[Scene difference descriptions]
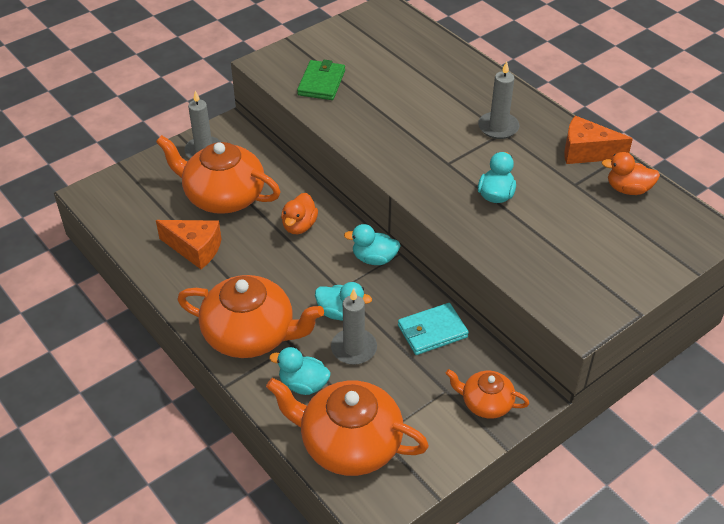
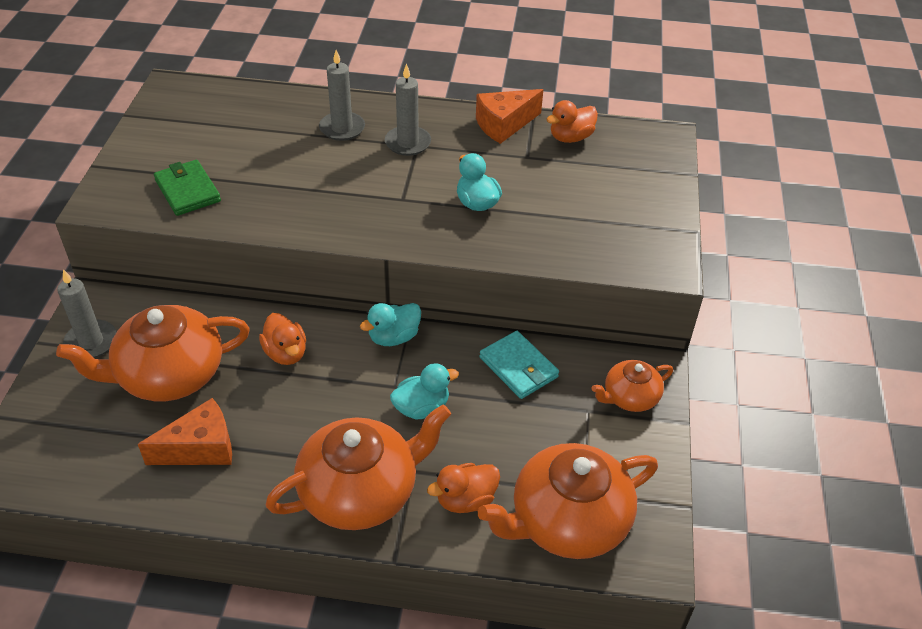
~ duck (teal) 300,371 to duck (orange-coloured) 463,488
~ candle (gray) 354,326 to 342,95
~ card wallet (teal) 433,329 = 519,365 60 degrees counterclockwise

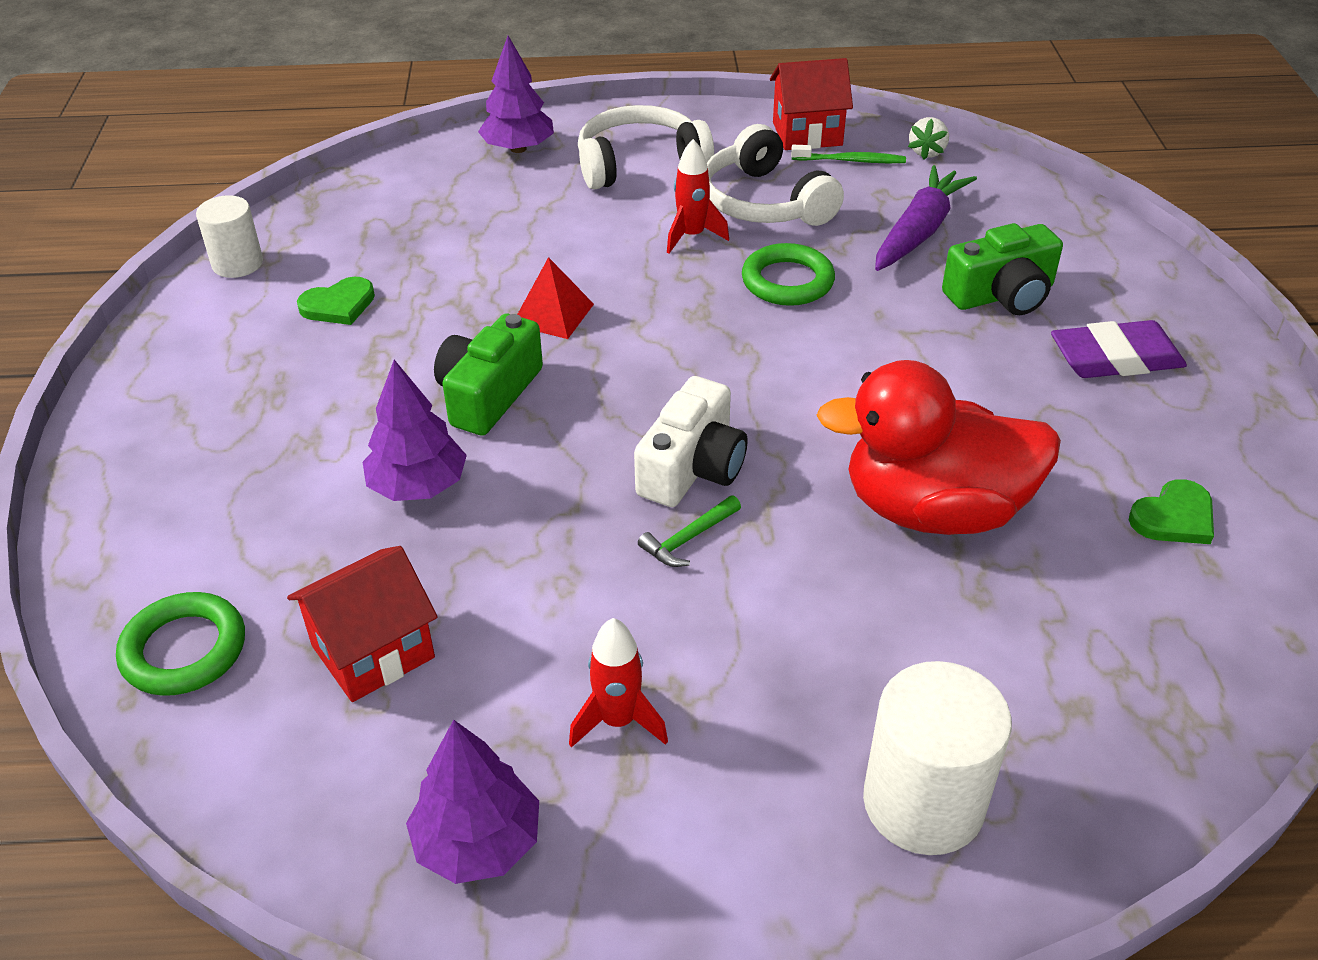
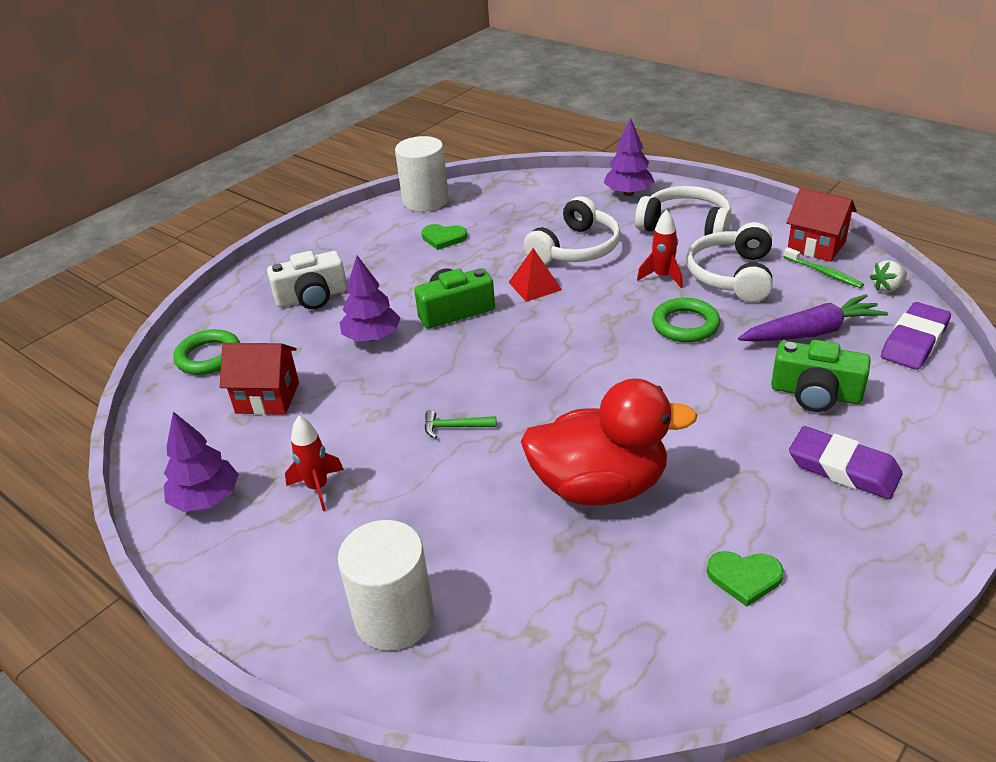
~ solid cylinder (snow-white) 229,236 = 422,174 x1.57
~ camera (snow-white) 690,441 to 307,280
~ duck (scarlet) 938,447 = 609,442 135 degrees clockwise
+ over-ear headphones (snow-white) 572,230
+ gum eraser (purple) 916,336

■ **WHAT IS BEING ASKED**: Write out all the entries precisely as given, omitting each image.

■ **YOUR SOLUTION**:
~ duck (teal) 300,371 to duck (orange-coloured) 463,488
~ candle (gray) 354,326 to 342,95
~ card wallet (teal) 433,329 = 519,365 60 degrees counterclockwise

~ solid cylinder (snow-white) 229,236 = 422,174 x1.57
~ camera (snow-white) 690,441 to 307,280
~ duck (scarlet) 938,447 = 609,442 135 degrees clockwise
+ over-ear headphones (snow-white) 572,230
+ gum eraser (purple) 916,336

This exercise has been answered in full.